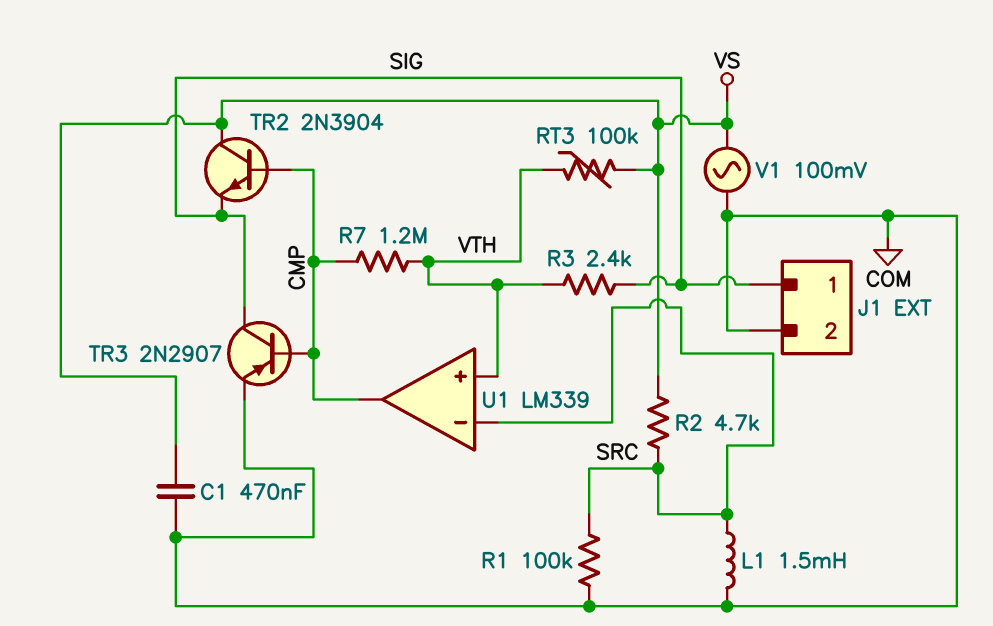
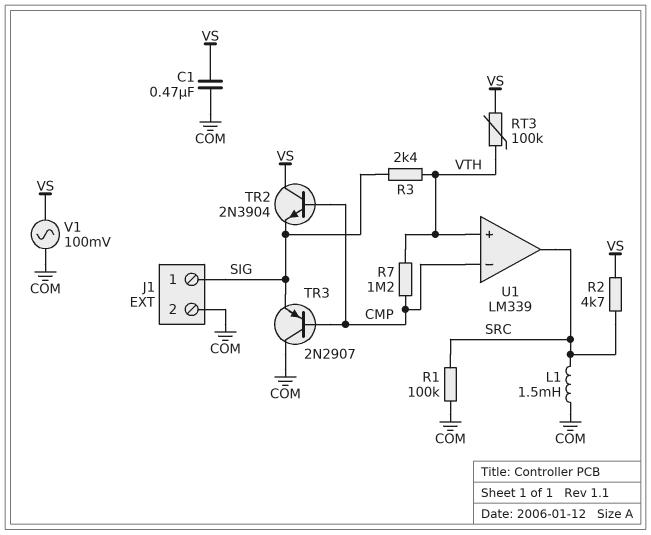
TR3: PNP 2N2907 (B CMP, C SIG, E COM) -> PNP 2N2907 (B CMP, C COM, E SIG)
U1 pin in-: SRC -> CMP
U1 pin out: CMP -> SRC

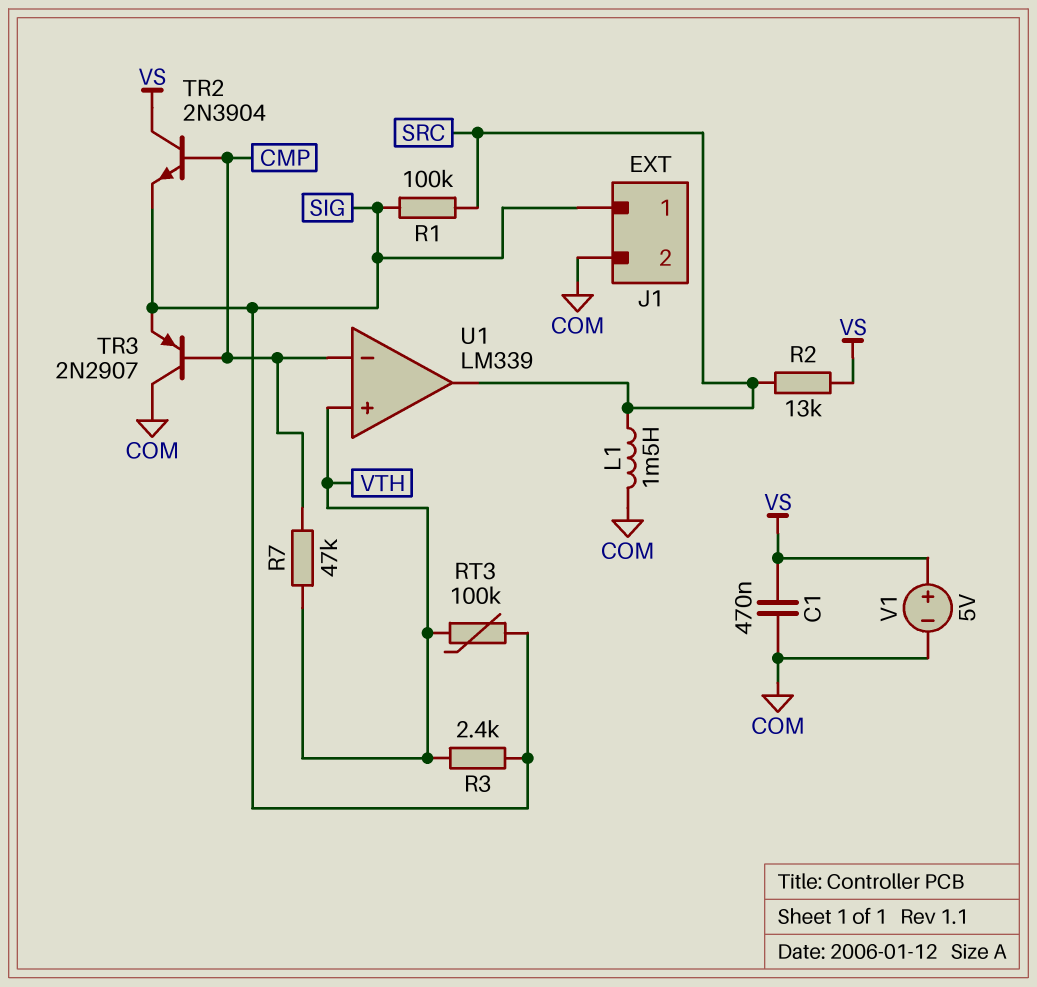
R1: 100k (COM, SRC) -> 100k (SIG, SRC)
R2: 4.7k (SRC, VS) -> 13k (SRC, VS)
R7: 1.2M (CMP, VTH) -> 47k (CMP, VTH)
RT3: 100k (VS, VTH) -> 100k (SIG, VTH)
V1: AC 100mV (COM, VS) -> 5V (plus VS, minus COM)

===============

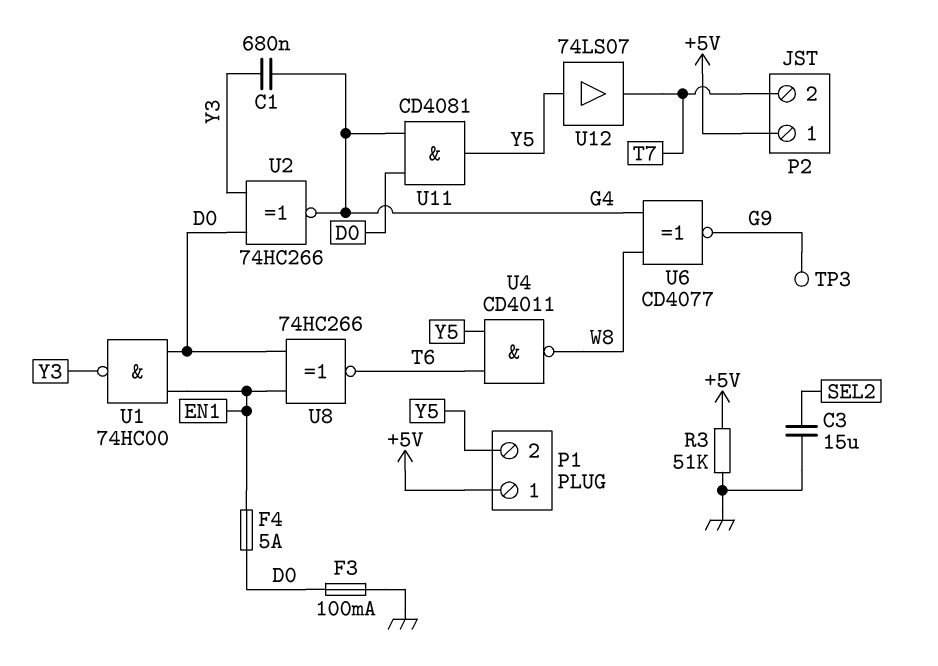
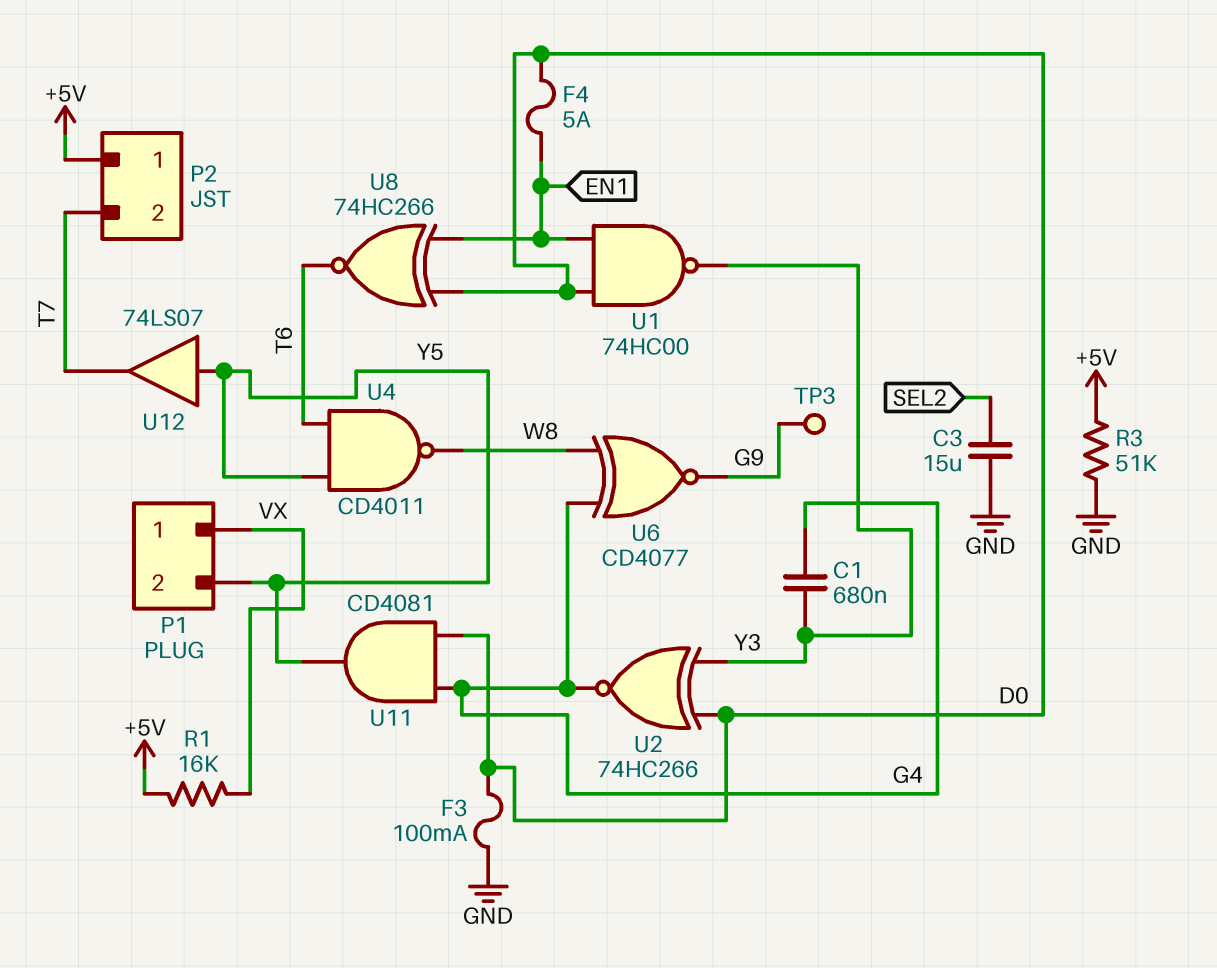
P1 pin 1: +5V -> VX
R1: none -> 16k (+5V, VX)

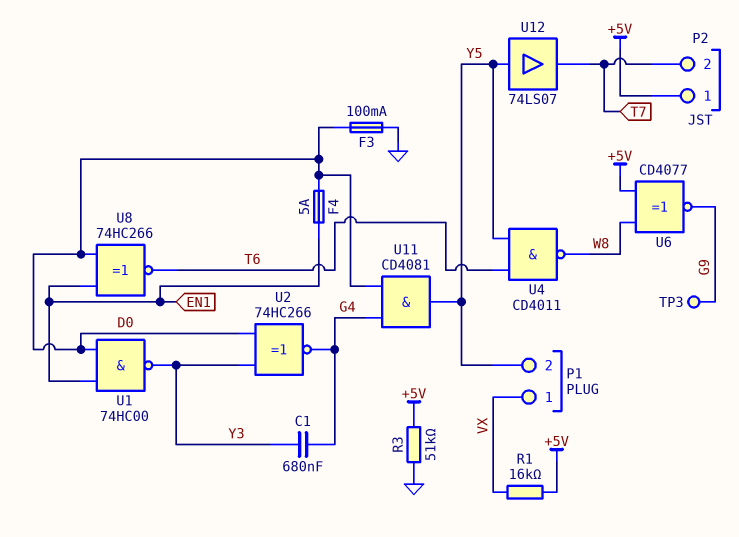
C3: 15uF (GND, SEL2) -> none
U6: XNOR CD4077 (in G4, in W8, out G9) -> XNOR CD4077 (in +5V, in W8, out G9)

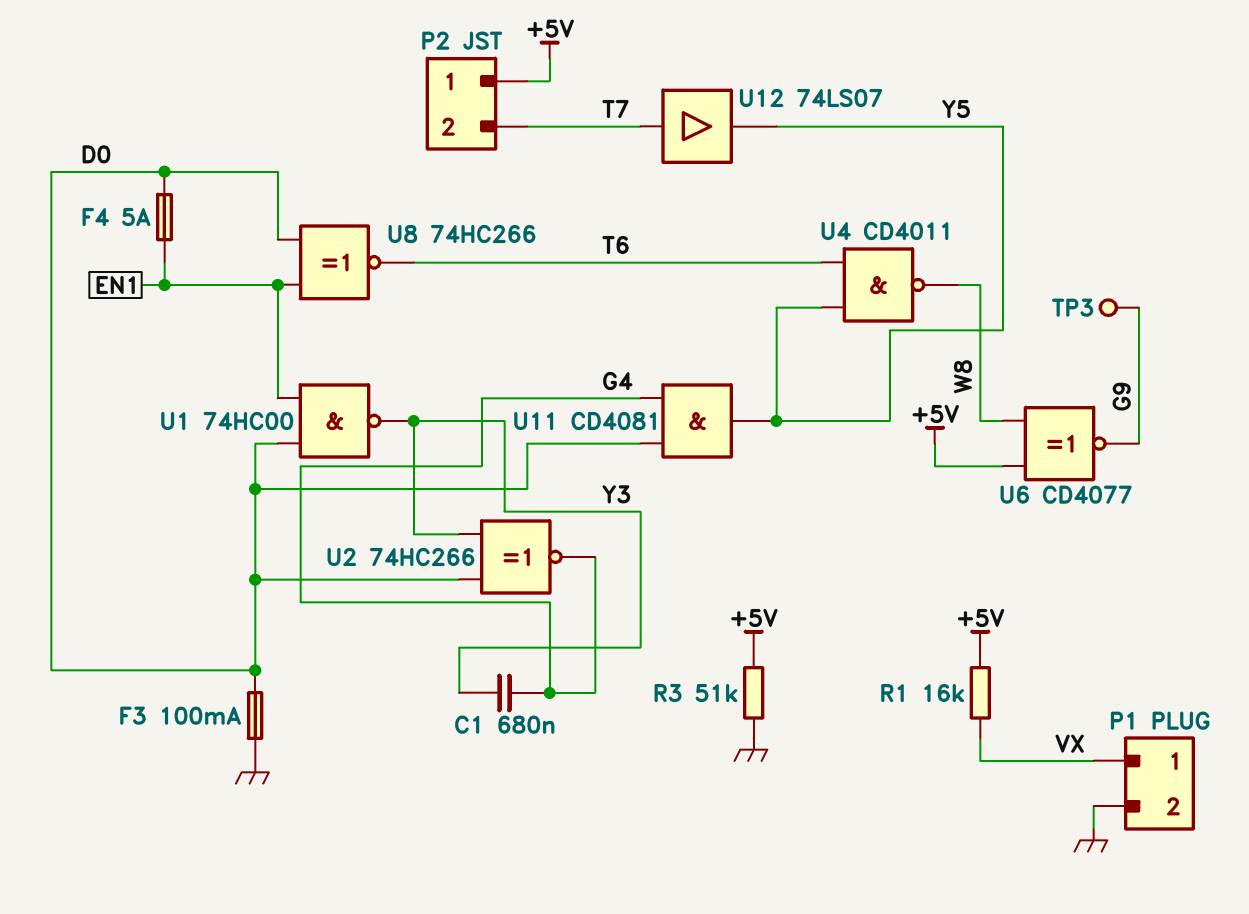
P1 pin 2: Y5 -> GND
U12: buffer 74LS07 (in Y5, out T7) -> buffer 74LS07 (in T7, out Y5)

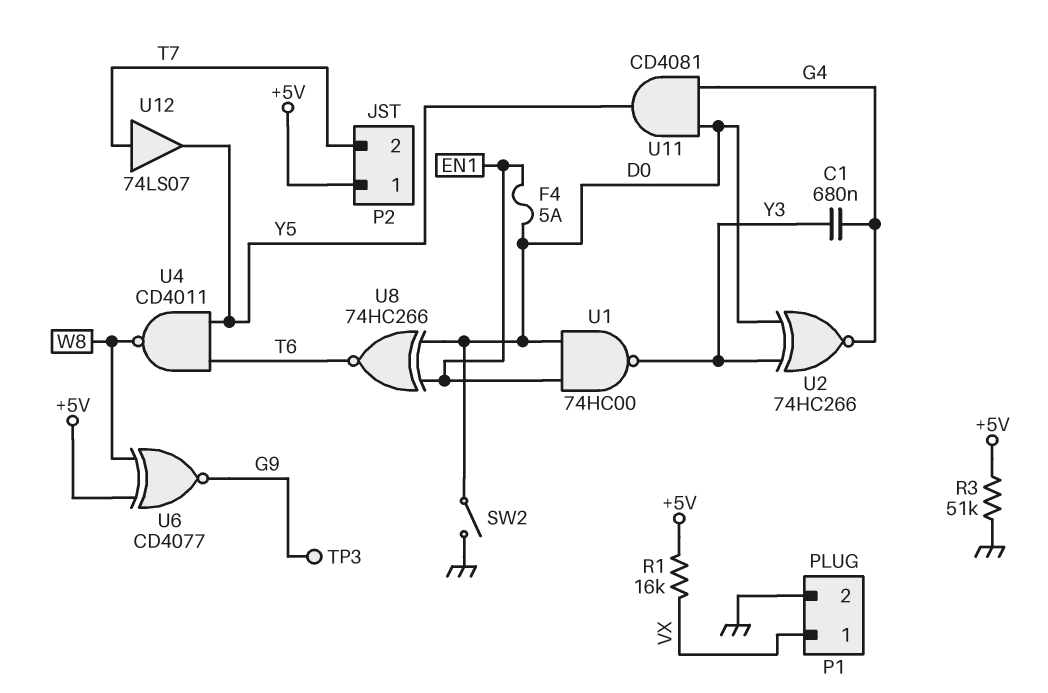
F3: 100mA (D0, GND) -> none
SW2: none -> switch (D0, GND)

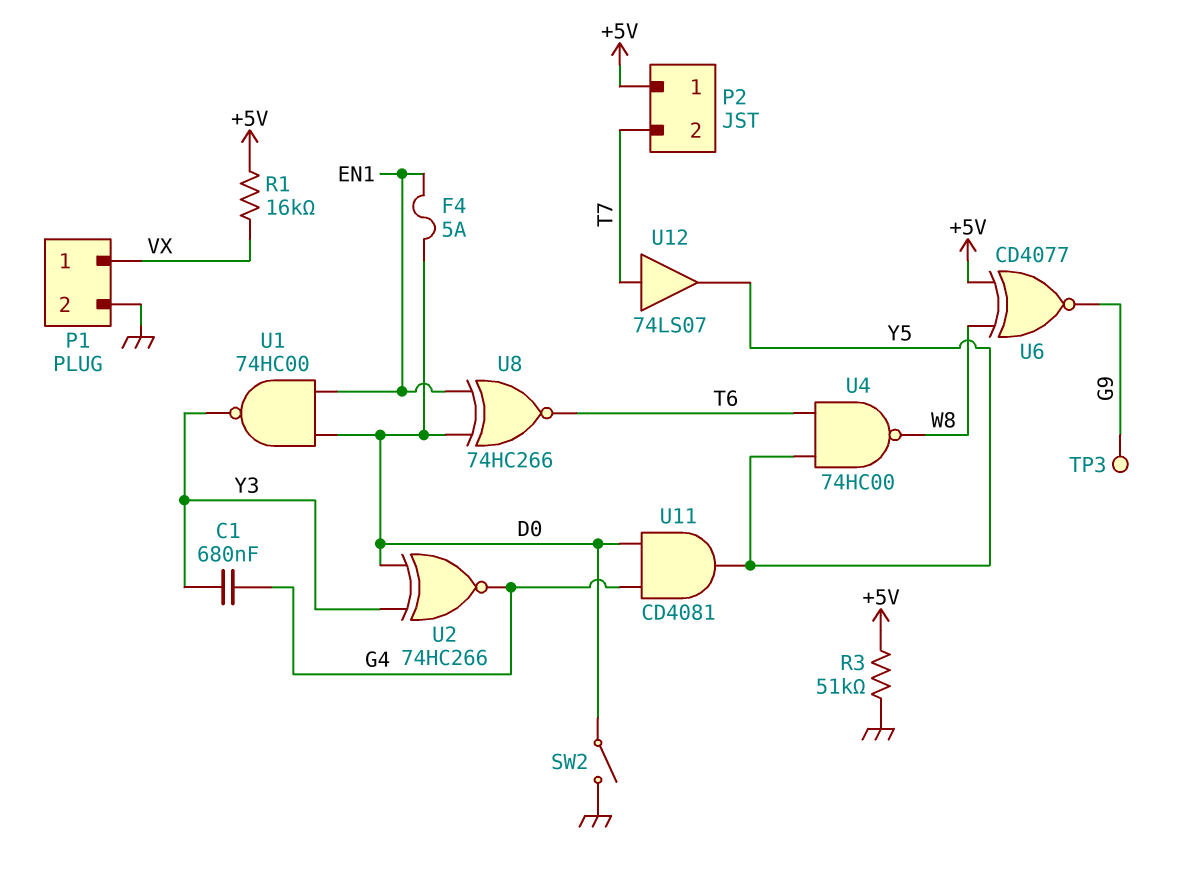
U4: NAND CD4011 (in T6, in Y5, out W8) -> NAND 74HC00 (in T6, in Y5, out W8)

===============

* EXERCISE DIRECTIONS
Beginning at the line above that contains "TR3: PNP 2N2907" and going on through the line that contains "V1: AC 100mV", please copy every line exactly, leaving the pictures out and adding nothing.

* OUTPUT
TR3: PNP 2N2907 (B CMP, C SIG, E COM) -> PNP 2N2907 (B CMP, C COM, E SIG)
U1 pin in-: SRC -> CMP
U1 pin out: CMP -> SRC

R1: 100k (COM, SRC) -> 100k (SIG, SRC)
R2: 4.7k (SRC, VS) -> 13k (SRC, VS)
R7: 1.2M (CMP, VTH) -> 47k (CMP, VTH)
RT3: 100k (VS, VTH) -> 100k (SIG, VTH)
V1: AC 100mV (COM, VS) -> 5V (plus VS, minus COM)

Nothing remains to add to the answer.